START Material shown

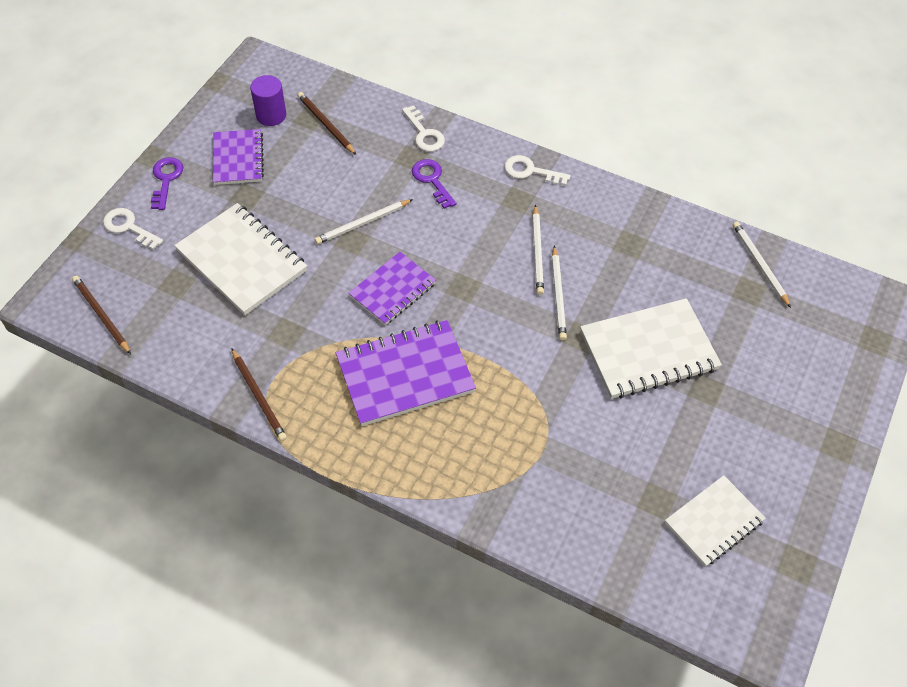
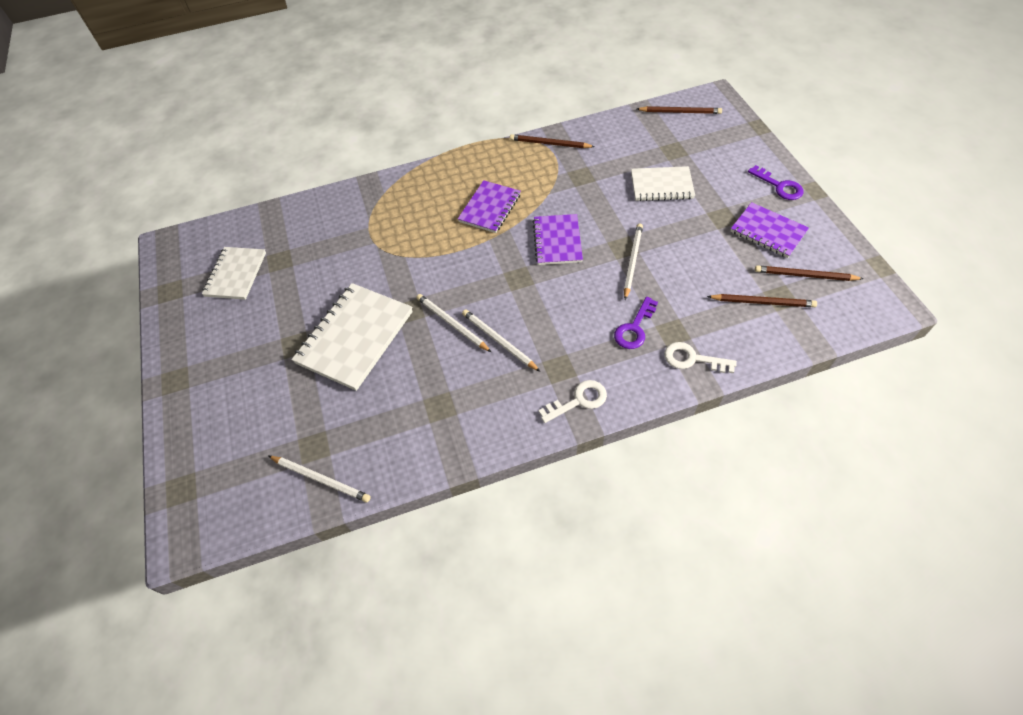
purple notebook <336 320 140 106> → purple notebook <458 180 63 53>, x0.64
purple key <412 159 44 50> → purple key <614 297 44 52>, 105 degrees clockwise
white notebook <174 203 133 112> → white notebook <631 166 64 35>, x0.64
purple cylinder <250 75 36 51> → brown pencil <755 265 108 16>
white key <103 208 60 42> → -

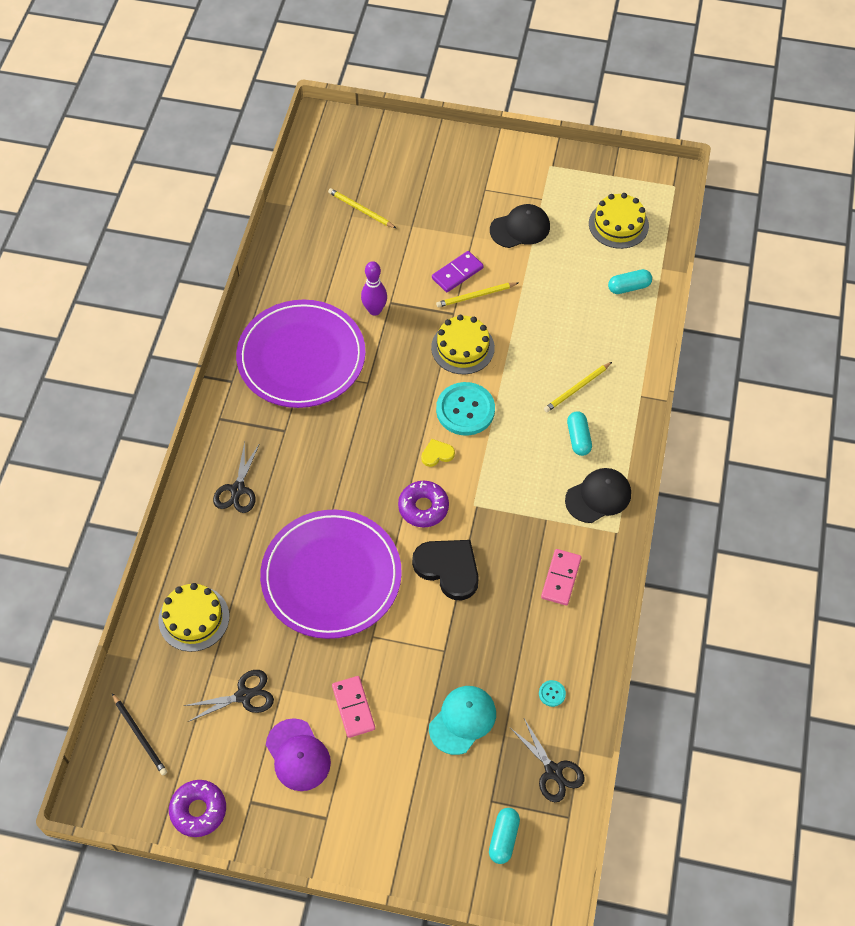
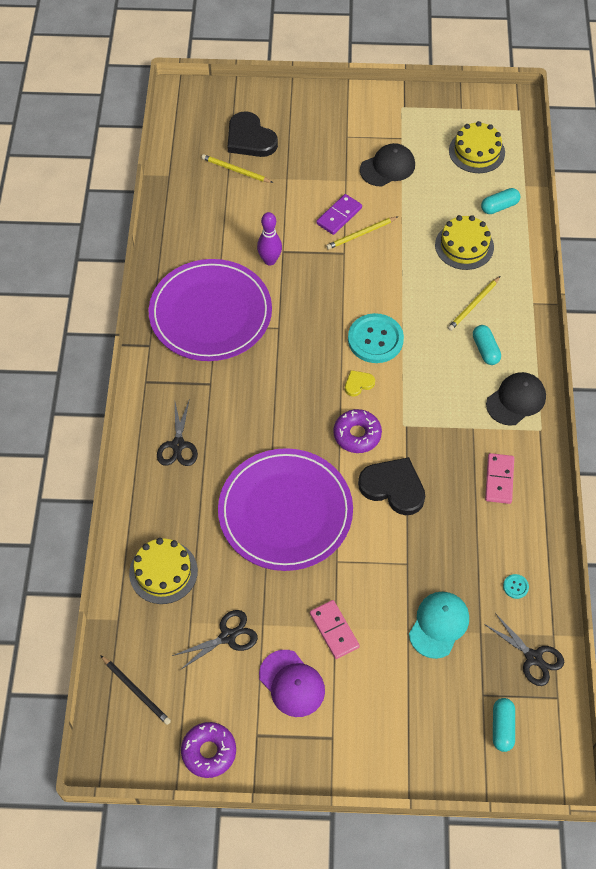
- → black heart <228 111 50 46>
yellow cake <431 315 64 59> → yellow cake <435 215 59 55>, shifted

END Material shown

Exercise requirements:
Above are the records; set down exactly the lines from the line containing "purple key <412" through their last line, leaving every picture out.

Result of this task:
purple key <412 159 44 50> → purple key <614 297 44 52>, 105 degrees clockwise
white notebook <174 203 133 112> → white notebook <631 166 64 35>, x0.64
purple cylinder <250 75 36 51> → brown pencil <755 265 108 16>
white key <103 208 60 42> → -

- → black heart <228 111 50 46>
yellow cake <431 315 64 59> → yellow cake <435 215 59 55>, shifted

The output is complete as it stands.